(STUDY MATERIAL begins)

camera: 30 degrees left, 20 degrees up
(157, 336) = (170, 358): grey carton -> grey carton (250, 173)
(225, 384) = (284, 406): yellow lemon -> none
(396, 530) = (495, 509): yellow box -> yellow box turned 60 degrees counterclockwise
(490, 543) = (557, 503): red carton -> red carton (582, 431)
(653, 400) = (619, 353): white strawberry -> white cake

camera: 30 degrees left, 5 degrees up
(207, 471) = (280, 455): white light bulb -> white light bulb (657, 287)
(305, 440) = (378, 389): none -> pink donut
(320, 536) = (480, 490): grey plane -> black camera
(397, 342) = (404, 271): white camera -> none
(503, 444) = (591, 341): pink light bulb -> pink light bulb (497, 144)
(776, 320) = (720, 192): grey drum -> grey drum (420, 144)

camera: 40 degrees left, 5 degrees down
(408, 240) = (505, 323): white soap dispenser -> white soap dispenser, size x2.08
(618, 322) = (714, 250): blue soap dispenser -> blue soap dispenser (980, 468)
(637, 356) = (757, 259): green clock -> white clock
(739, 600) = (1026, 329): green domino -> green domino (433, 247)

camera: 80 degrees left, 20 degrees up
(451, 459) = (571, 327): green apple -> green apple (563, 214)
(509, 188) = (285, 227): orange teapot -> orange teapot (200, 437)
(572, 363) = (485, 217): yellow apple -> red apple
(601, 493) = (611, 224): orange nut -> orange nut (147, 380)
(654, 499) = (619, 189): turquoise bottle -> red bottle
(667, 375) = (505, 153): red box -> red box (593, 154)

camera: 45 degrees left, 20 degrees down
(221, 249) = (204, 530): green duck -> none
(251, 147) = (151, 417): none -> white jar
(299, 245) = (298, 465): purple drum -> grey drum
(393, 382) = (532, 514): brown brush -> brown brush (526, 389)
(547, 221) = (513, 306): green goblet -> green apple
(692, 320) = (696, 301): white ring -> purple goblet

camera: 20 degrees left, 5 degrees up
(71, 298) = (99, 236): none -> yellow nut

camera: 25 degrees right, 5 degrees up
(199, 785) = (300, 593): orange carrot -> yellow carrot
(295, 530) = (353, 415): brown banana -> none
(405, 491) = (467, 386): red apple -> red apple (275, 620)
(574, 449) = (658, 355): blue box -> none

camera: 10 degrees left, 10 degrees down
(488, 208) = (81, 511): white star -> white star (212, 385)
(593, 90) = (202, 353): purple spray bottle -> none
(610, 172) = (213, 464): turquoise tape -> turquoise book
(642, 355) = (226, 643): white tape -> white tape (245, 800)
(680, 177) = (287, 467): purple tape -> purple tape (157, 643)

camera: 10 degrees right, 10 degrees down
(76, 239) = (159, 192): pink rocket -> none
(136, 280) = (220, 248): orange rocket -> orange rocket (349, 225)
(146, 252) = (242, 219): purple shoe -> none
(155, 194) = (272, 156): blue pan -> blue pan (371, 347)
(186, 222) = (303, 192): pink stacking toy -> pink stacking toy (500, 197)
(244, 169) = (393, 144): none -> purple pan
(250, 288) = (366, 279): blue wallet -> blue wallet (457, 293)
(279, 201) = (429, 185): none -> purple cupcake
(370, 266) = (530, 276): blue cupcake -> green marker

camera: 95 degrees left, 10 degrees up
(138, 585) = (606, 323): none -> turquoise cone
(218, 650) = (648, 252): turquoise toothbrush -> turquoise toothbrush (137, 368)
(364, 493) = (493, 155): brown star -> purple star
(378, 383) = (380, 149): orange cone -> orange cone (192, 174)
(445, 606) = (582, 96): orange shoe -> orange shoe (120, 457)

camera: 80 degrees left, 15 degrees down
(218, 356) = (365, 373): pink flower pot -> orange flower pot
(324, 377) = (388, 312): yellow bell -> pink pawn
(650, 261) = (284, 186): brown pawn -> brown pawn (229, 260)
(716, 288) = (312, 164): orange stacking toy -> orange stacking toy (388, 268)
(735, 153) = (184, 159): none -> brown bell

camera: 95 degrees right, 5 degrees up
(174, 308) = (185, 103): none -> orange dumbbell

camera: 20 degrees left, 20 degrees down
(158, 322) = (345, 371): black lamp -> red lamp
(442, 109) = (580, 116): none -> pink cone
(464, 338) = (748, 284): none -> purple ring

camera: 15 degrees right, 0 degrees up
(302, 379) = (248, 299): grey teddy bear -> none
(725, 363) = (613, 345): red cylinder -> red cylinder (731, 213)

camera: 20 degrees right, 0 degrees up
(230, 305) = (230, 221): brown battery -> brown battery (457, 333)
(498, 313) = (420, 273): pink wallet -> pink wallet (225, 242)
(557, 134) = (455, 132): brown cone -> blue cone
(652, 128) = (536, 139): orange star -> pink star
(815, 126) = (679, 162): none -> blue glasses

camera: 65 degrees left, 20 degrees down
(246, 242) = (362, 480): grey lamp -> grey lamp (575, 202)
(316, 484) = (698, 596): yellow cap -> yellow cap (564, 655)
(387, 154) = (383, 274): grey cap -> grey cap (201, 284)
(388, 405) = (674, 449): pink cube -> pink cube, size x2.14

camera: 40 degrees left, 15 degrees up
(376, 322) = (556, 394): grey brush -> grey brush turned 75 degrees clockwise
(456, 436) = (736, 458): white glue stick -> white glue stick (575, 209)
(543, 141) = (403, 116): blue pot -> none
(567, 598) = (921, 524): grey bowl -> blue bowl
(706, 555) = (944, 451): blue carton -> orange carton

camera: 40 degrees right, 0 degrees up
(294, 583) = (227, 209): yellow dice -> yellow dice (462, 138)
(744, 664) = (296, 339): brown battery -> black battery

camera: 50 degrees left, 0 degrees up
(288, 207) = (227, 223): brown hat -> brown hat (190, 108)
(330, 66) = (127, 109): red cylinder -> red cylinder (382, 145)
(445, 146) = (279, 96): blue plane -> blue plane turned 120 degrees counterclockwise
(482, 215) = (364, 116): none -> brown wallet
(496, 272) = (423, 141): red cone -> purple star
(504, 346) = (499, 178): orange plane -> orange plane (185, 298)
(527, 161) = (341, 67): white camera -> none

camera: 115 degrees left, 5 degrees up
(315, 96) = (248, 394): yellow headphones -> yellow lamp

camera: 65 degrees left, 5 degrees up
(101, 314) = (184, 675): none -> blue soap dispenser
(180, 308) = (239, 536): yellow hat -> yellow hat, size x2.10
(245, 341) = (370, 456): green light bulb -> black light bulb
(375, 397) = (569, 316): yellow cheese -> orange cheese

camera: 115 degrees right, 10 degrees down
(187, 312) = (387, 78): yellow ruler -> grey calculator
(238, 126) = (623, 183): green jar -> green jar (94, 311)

(STUDY MATERIAL ends)

> _DIRECTIONS FOR THIS TASK_: Whatever appears in the lines above should be copied exactly.

> _RESULT OF THE EXERCISE_:
camera: 30 degrees left, 20 degrees up
(157, 336) = (170, 358): grey carton -> grey carton (250, 173)
(225, 384) = (284, 406): yellow lemon -> none
(396, 530) = (495, 509): yellow box -> yellow box turned 60 degrees counterclockwise
(490, 543) = (557, 503): red carton -> red carton (582, 431)
(653, 400) = (619, 353): white strawberry -> white cake

camera: 30 degrees left, 5 degrees up
(207, 471) = (280, 455): white light bulb -> white light bulb (657, 287)
(305, 440) = (378, 389): none -> pink donut
(320, 536) = (480, 490): grey plane -> black camera
(397, 342) = (404, 271): white camera -> none
(503, 444) = (591, 341): pink light bulb -> pink light bulb (497, 144)
(776, 320) = (720, 192): grey drum -> grey drum (420, 144)

camera: 40 degrees left, 5 degrees down
(408, 240) = (505, 323): white soap dispenser -> white soap dispenser, size x2.08
(618, 322) = (714, 250): blue soap dispenser -> blue soap dispenser (980, 468)
(637, 356) = (757, 259): green clock -> white clock
(739, 600) = (1026, 329): green domino -> green domino (433, 247)

camera: 80 degrees left, 20 degrees up
(451, 459) = (571, 327): green apple -> green apple (563, 214)
(509, 188) = (285, 227): orange teapot -> orange teapot (200, 437)
(572, 363) = (485, 217): yellow apple -> red apple
(601, 493) = (611, 224): orange nut -> orange nut (147, 380)
(654, 499) = (619, 189): turquoise bottle -> red bottle
(667, 375) = (505, 153): red box -> red box (593, 154)

camera: 45 degrees left, 20 degrees down
(221, 249) = (204, 530): green duck -> none
(251, 147) = (151, 417): none -> white jar
(299, 245) = (298, 465): purple drum -> grey drum
(393, 382) = (532, 514): brown brush -> brown brush (526, 389)
(547, 221) = (513, 306): green goblet -> green apple
(692, 320) = (696, 301): white ring -> purple goblet

camera: 20 degrees left, 5 degrees up
(71, 298) = (99, 236): none -> yellow nut

camera: 25 degrees right, 5 degrees up
(199, 785) = (300, 593): orange carrot -> yellow carrot
(295, 530) = (353, 415): brown banana -> none
(405, 491) = (467, 386): red apple -> red apple (275, 620)
(574, 449) = (658, 355): blue box -> none

camera: 10 degrees left, 10 degrees down
(488, 208) = (81, 511): white star -> white star (212, 385)
(593, 90) = (202, 353): purple spray bottle -> none
(610, 172) = (213, 464): turquoise tape -> turquoise book
(642, 355) = (226, 643): white tape -> white tape (245, 800)
(680, 177) = (287, 467): purple tape -> purple tape (157, 643)

camera: 10 degrees right, 10 degrees down
(76, 239) = (159, 192): pink rocket -> none
(136, 280) = (220, 248): orange rocket -> orange rocket (349, 225)
(146, 252) = (242, 219): purple shoe -> none
(155, 194) = (272, 156): blue pan -> blue pan (371, 347)
(186, 222) = (303, 192): pink stacking toy -> pink stacking toy (500, 197)
(244, 169) = (393, 144): none -> purple pan
(250, 288) = (366, 279): blue wallet -> blue wallet (457, 293)
(279, 201) = (429, 185): none -> purple cupcake
(370, 266) = (530, 276): blue cupcake -> green marker

camera: 95 degrees left, 10 degrees up
(138, 585) = (606, 323): none -> turquoise cone
(218, 650) = (648, 252): turquoise toothbrush -> turquoise toothbrush (137, 368)
(364, 493) = (493, 155): brown star -> purple star
(378, 383) = (380, 149): orange cone -> orange cone (192, 174)
(445, 606) = (582, 96): orange shoe -> orange shoe (120, 457)

camera: 80 degrees left, 15 degrees down
(218, 356) = (365, 373): pink flower pot -> orange flower pot
(324, 377) = (388, 312): yellow bell -> pink pawn
(650, 261) = (284, 186): brown pawn -> brown pawn (229, 260)
(716, 288) = (312, 164): orange stacking toy -> orange stacking toy (388, 268)
(735, 153) = (184, 159): none -> brown bell

camera: 95 degrees right, 5 degrees up
(174, 308) = (185, 103): none -> orange dumbbell

camera: 20 degrees left, 20 degrees down
(158, 322) = (345, 371): black lamp -> red lamp
(442, 109) = (580, 116): none -> pink cone
(464, 338) = (748, 284): none -> purple ring

camera: 15 degrees right, 0 degrees up
(302, 379) = (248, 299): grey teddy bear -> none
(725, 363) = (613, 345): red cylinder -> red cylinder (731, 213)

camera: 20 degrees right, 0 degrees up
(230, 305) = (230, 221): brown battery -> brown battery (457, 333)
(498, 313) = (420, 273): pink wallet -> pink wallet (225, 242)
(557, 134) = (455, 132): brown cone -> blue cone
(652, 128) = (536, 139): orange star -> pink star
(815, 126) = (679, 162): none -> blue glasses

camera: 65 degrees left, 20 degrees down
(246, 242) = (362, 480): grey lamp -> grey lamp (575, 202)
(316, 484) = (698, 596): yellow cap -> yellow cap (564, 655)
(387, 154) = (383, 274): grey cap -> grey cap (201, 284)
(388, 405) = (674, 449): pink cube -> pink cube, size x2.14

camera: 40 degrees left, 15 degrees up
(376, 322) = (556, 394): grey brush -> grey brush turned 75 degrees clockwise
(456, 436) = (736, 458): white glue stick -> white glue stick (575, 209)
(543, 141) = (403, 116): blue pot -> none
(567, 598) = (921, 524): grey bowl -> blue bowl
(706, 555) = (944, 451): blue carton -> orange carton

camera: 40 degrees right, 0 degrees up
(294, 583) = (227, 209): yellow dice -> yellow dice (462, 138)
(744, 664) = (296, 339): brown battery -> black battery

camera: 50 degrees left, 0 degrees up
(288, 207) = (227, 223): brown hat -> brown hat (190, 108)
(330, 66) = (127, 109): red cylinder -> red cylinder (382, 145)
(445, 146) = (279, 96): blue plane -> blue plane turned 120 degrees counterclockwise
(482, 215) = (364, 116): none -> brown wallet
(496, 272) = (423, 141): red cone -> purple star
(504, 346) = (499, 178): orange plane -> orange plane (185, 298)
(527, 161) = (341, 67): white camera -> none

camera: 115 degrees left, 5 degrees up
(315, 96) = (248, 394): yellow headphones -> yellow lamp

camera: 65 degrees left, 5 degrees up
(101, 314) = (184, 675): none -> blue soap dispenser
(180, 308) = (239, 536): yellow hat -> yellow hat, size x2.10
(245, 341) = (370, 456): green light bulb -> black light bulb
(375, 397) = (569, 316): yellow cheese -> orange cheese

camera: 115 degrees right, 10 degrees down
(187, 312) = (387, 78): yellow ruler -> grey calculator
(238, 126) = (623, 183): green jar -> green jar (94, 311)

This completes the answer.